[Materials provided — start]
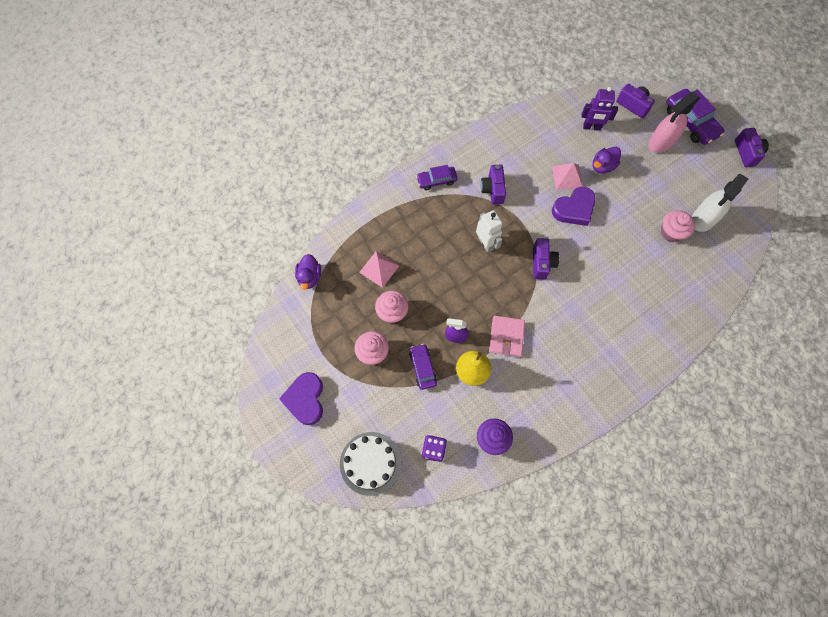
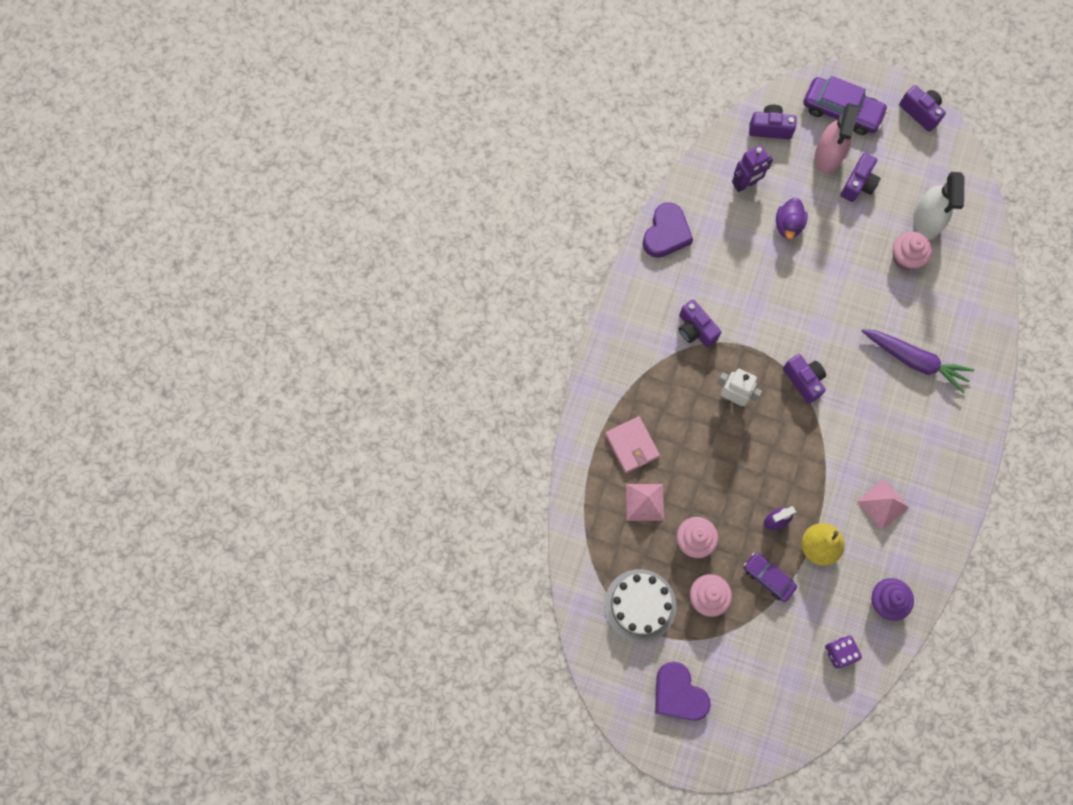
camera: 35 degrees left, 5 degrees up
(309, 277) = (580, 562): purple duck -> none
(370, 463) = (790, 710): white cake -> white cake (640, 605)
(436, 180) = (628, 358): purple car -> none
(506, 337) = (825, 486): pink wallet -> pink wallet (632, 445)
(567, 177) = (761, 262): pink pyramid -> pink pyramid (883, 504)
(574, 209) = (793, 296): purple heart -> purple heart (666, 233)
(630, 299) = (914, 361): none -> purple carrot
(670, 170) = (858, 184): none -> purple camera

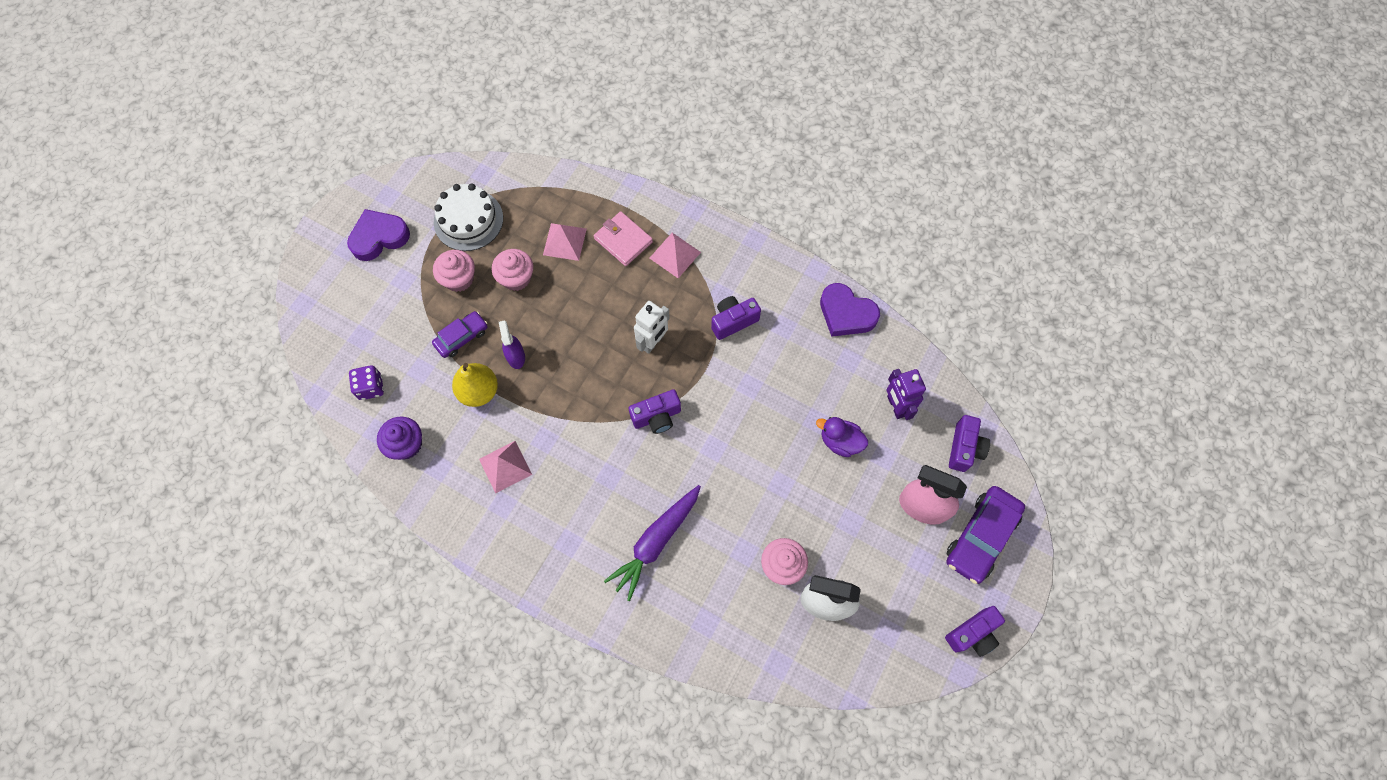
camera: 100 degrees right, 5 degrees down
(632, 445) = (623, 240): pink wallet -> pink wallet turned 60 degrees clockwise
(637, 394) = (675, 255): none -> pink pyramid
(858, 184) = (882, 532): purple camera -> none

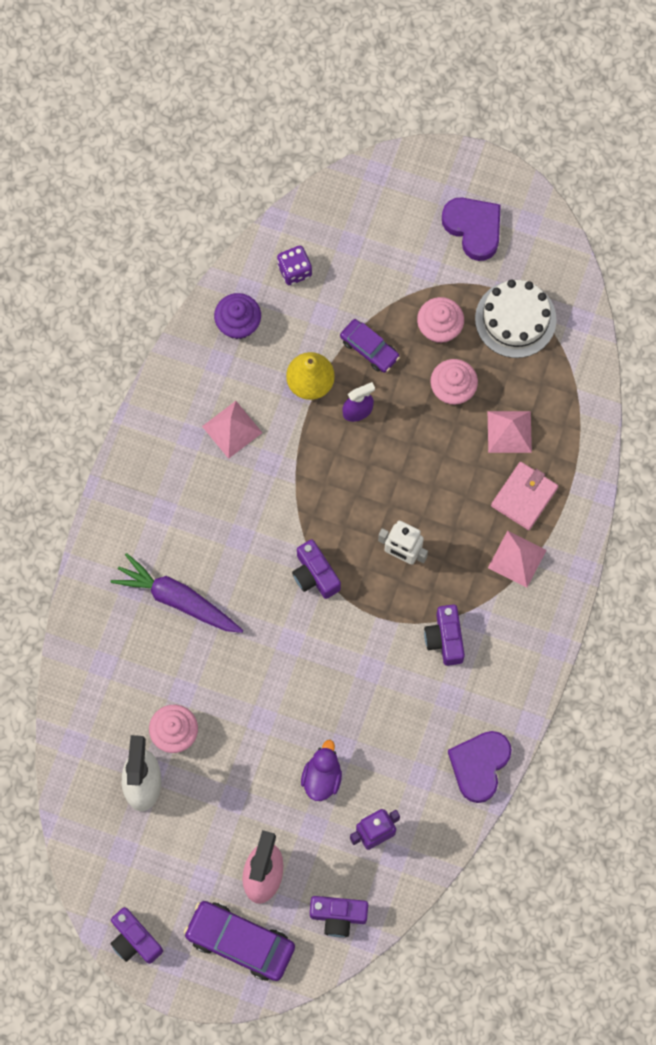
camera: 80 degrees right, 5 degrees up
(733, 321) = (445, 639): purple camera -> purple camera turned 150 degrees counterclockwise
[Materials provided — finish]
**Problem to work on**
Quote the data above exactly from the line with "camera: 100 degrees right, 5 degrees down" to the line with "camera: 80 degrees right, 5 degrees up", both ends counted, and nothing else. Pictures don't go in.

**Response**
camera: 100 degrees right, 5 degrees down
(632, 445) = (623, 240): pink wallet -> pink wallet turned 60 degrees clockwise
(637, 394) = (675, 255): none -> pink pyramid
(858, 184) = (882, 532): purple camera -> none

camera: 80 degrees right, 5 degrees up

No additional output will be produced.